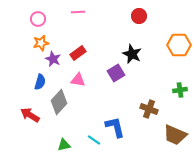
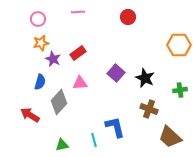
red circle: moved 11 px left, 1 px down
black star: moved 13 px right, 24 px down
purple square: rotated 18 degrees counterclockwise
pink triangle: moved 2 px right, 3 px down; rotated 14 degrees counterclockwise
brown trapezoid: moved 5 px left, 2 px down; rotated 20 degrees clockwise
cyan line: rotated 40 degrees clockwise
green triangle: moved 2 px left
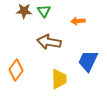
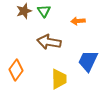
brown star: rotated 21 degrees counterclockwise
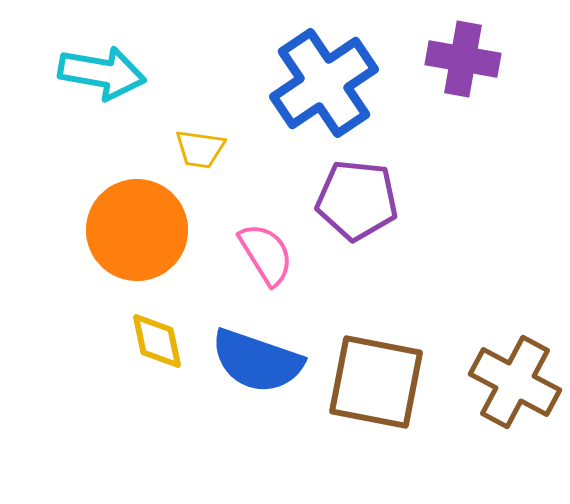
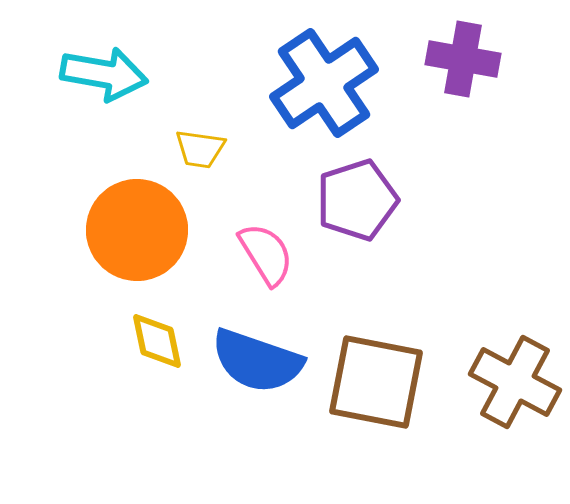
cyan arrow: moved 2 px right, 1 px down
purple pentagon: rotated 24 degrees counterclockwise
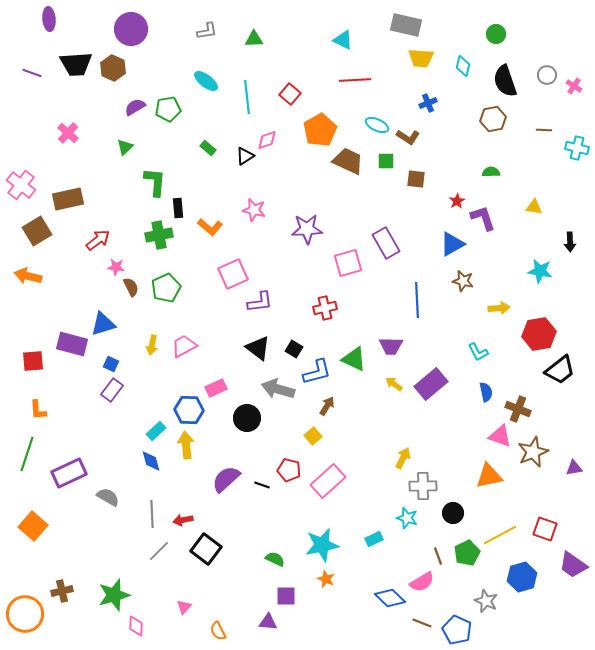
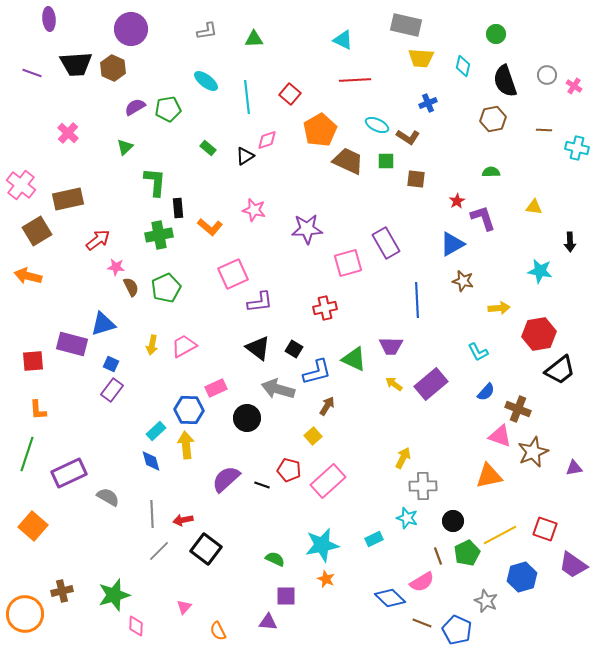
blue semicircle at (486, 392): rotated 54 degrees clockwise
black circle at (453, 513): moved 8 px down
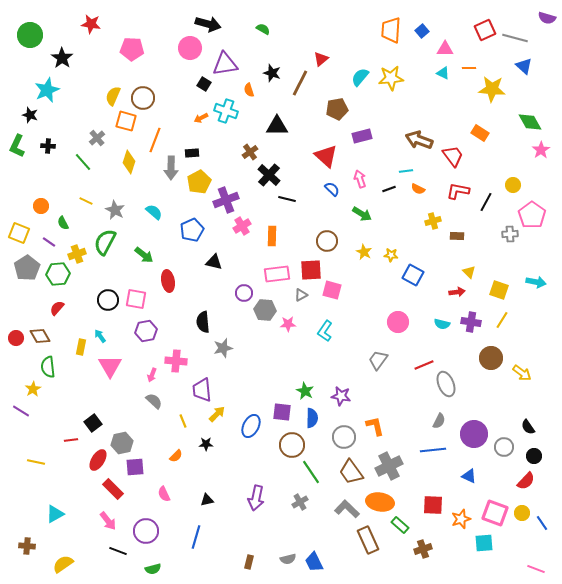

------

Problem to solve =>
Count the lines in the items above that contain the word "degrees", and reply with the number alone.

Task solution =>
7